Copy every line of the data exactly, leaving nothing out.

#####

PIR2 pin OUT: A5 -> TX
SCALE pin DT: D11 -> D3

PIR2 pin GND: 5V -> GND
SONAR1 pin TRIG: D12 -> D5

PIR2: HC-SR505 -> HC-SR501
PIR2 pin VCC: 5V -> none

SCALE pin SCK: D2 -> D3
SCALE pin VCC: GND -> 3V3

#####

Exercise solution:
PIR2 pin OUT: A5 -> TX
SCALE pin DT: D11 -> D3

PIR2 pin GND: 5V -> GND
SONAR1 pin TRIG: D12 -> D5

PIR2: HC-SR505 -> HC-SR501
PIR2 pin VCC: 5V -> none

SCALE pin SCK: D2 -> D3
SCALE pin VCC: GND -> 3V3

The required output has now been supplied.